◆ Records from a dataset:
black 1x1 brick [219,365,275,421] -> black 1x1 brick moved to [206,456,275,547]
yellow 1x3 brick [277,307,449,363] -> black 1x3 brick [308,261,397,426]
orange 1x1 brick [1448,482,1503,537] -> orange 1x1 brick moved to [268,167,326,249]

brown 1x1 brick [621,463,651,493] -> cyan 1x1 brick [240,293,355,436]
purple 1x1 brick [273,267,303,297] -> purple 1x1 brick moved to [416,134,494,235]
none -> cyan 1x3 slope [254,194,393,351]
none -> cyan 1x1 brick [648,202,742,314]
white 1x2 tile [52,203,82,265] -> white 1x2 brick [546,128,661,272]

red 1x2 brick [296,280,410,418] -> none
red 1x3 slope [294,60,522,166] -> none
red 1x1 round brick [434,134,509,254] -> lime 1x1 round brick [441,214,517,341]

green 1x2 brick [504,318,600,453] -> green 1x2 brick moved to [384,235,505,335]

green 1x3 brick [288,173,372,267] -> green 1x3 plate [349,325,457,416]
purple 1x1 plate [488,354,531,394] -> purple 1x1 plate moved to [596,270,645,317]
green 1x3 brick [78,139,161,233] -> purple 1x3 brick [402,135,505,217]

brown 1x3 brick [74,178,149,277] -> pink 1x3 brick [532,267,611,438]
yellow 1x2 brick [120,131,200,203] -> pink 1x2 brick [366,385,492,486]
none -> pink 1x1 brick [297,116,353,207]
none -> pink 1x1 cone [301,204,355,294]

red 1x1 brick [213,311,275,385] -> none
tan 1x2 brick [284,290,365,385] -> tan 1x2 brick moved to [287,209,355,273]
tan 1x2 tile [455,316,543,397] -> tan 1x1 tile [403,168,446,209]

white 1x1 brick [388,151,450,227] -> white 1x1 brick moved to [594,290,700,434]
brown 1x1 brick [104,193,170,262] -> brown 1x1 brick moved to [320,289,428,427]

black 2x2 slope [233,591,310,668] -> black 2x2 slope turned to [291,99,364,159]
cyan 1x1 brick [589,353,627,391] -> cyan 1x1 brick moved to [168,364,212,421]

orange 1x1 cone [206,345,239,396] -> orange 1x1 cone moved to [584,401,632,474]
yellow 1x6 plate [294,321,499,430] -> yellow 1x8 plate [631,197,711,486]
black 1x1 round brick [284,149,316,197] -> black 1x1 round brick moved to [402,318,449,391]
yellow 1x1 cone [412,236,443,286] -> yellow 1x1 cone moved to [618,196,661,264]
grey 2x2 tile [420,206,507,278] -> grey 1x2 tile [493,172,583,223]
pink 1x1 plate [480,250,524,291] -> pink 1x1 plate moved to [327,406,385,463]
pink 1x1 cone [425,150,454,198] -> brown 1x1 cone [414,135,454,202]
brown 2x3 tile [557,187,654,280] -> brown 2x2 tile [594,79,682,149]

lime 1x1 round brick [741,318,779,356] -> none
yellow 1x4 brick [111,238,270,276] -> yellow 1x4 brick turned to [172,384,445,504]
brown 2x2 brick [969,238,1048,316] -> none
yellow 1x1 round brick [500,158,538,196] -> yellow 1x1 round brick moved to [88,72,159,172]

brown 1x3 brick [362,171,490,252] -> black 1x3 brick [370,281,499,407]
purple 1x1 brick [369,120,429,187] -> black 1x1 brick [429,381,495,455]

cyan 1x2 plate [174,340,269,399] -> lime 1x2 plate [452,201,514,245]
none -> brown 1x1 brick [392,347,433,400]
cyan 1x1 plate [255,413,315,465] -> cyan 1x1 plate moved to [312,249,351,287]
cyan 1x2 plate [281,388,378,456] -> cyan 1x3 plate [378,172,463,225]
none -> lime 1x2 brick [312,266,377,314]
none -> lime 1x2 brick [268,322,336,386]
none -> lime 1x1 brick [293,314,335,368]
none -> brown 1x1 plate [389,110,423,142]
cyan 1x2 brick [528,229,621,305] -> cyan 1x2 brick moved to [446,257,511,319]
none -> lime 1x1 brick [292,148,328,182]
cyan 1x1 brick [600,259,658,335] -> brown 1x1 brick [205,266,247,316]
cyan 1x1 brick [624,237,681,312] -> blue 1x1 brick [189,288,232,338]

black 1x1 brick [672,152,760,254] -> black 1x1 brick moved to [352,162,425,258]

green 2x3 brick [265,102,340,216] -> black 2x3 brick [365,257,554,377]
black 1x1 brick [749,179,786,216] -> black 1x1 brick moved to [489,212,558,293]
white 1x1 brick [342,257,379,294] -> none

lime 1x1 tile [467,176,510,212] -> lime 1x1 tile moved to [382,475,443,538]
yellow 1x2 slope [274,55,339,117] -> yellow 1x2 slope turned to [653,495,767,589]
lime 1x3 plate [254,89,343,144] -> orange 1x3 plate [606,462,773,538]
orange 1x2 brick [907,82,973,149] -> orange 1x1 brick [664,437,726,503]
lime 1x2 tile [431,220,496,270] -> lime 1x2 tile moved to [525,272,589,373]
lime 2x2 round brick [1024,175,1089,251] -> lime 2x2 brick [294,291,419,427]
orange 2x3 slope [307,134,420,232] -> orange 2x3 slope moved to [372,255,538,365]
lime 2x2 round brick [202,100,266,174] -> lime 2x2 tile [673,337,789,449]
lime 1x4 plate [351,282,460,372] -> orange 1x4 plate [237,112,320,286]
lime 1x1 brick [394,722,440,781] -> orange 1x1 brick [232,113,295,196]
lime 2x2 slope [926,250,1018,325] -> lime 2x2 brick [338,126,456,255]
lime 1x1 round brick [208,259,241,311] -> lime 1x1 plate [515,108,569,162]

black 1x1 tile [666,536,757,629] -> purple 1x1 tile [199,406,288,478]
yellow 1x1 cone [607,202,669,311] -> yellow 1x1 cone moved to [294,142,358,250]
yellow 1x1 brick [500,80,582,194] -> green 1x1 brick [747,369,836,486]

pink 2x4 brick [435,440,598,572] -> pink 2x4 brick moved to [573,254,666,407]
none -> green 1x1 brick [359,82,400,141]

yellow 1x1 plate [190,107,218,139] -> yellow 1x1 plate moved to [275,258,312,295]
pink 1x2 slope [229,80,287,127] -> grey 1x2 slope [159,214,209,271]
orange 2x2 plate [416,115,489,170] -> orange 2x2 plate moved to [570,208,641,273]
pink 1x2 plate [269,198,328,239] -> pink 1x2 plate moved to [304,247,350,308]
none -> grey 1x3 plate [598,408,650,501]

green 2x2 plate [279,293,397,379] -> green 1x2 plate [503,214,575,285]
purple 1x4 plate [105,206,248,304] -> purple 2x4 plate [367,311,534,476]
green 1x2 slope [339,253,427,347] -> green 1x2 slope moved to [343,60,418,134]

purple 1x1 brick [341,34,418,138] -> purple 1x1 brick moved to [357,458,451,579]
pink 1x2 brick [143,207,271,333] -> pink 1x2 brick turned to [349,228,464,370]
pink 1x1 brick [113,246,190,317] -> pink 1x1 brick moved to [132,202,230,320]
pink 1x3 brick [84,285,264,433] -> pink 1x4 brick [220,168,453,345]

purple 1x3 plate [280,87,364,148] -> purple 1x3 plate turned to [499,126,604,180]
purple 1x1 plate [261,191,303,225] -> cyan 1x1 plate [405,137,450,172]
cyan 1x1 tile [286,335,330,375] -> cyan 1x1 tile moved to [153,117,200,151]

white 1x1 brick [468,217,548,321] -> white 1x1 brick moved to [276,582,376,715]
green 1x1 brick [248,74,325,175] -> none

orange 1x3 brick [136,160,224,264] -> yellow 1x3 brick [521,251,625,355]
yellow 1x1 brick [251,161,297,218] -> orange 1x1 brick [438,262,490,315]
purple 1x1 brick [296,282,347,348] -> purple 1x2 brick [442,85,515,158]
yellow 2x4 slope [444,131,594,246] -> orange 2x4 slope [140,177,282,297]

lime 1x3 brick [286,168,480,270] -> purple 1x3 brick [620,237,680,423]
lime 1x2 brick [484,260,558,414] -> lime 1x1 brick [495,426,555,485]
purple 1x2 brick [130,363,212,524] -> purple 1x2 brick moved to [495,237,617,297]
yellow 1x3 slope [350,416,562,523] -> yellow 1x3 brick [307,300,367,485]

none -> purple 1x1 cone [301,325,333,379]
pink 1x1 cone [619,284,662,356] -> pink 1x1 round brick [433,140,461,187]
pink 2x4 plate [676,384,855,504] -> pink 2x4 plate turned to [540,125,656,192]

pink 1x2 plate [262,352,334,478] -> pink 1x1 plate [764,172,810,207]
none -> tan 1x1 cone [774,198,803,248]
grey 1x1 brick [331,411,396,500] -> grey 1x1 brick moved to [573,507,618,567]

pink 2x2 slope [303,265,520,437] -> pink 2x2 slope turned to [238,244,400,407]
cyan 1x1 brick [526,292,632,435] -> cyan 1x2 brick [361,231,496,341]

◆ WHAT IS EXPECTED:
Please return every line from the first one in the records above down to the line containing "green 1x3 brick [78,139,161,233]", including both, exactly as written and nothing more.

◆ RESPONSE AREA:
black 1x1 brick [219,365,275,421] -> black 1x1 brick moved to [206,456,275,547]
yellow 1x3 brick [277,307,449,363] -> black 1x3 brick [308,261,397,426]
orange 1x1 brick [1448,482,1503,537] -> orange 1x1 brick moved to [268,167,326,249]

brown 1x1 brick [621,463,651,493] -> cyan 1x1 brick [240,293,355,436]
purple 1x1 brick [273,267,303,297] -> purple 1x1 brick moved to [416,134,494,235]
none -> cyan 1x3 slope [254,194,393,351]
none -> cyan 1x1 brick [648,202,742,314]
white 1x2 tile [52,203,82,265] -> white 1x2 brick [546,128,661,272]

red 1x2 brick [296,280,410,418] -> none
red 1x3 slope [294,60,522,166] -> none
red 1x1 round brick [434,134,509,254] -> lime 1x1 round brick [441,214,517,341]

green 1x2 brick [504,318,600,453] -> green 1x2 brick moved to [384,235,505,335]

green 1x3 brick [288,173,372,267] -> green 1x3 plate [349,325,457,416]
purple 1x1 plate [488,354,531,394] -> purple 1x1 plate moved to [596,270,645,317]
green 1x3 brick [78,139,161,233] -> purple 1x3 brick [402,135,505,217]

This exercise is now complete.